## WHAT THE TASK ASKS
Reproduce exactly, from the data that follows, the line with "black domino: 1 -> 4", the line with "orange plate: 3 -> 2", and every line that lies between them.

## RECORDS SHOWN
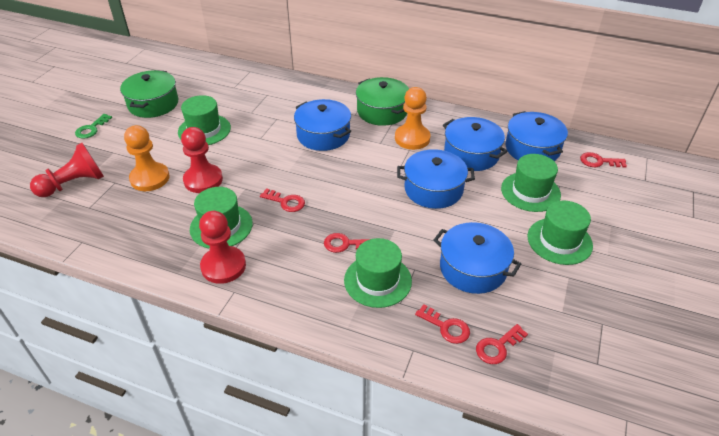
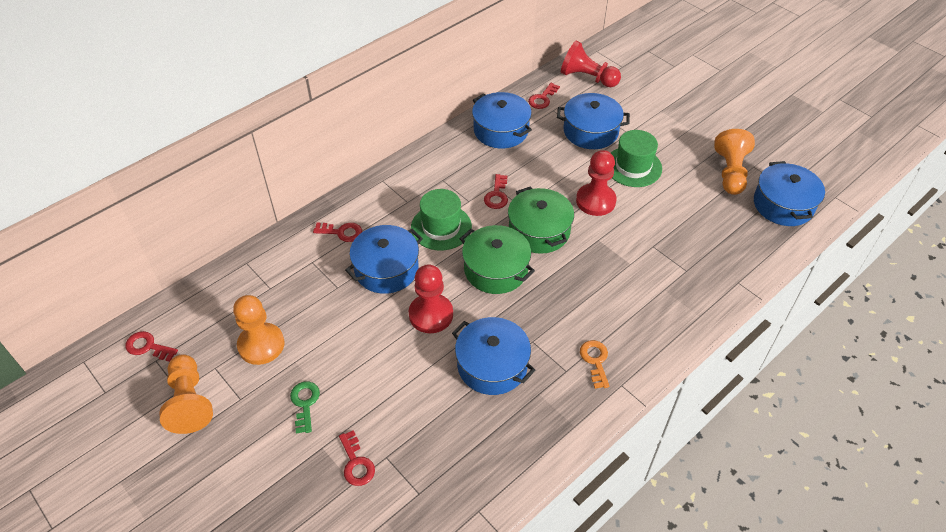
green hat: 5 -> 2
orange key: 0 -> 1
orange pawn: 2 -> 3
==
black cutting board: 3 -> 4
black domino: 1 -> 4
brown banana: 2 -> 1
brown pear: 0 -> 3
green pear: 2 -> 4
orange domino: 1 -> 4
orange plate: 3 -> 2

## RESULT OF THE EXERCISE
black domino: 1 -> 4
brown banana: 2 -> 1
brown pear: 0 -> 3
green pear: 2 -> 4
orange domino: 1 -> 4
orange plate: 3 -> 2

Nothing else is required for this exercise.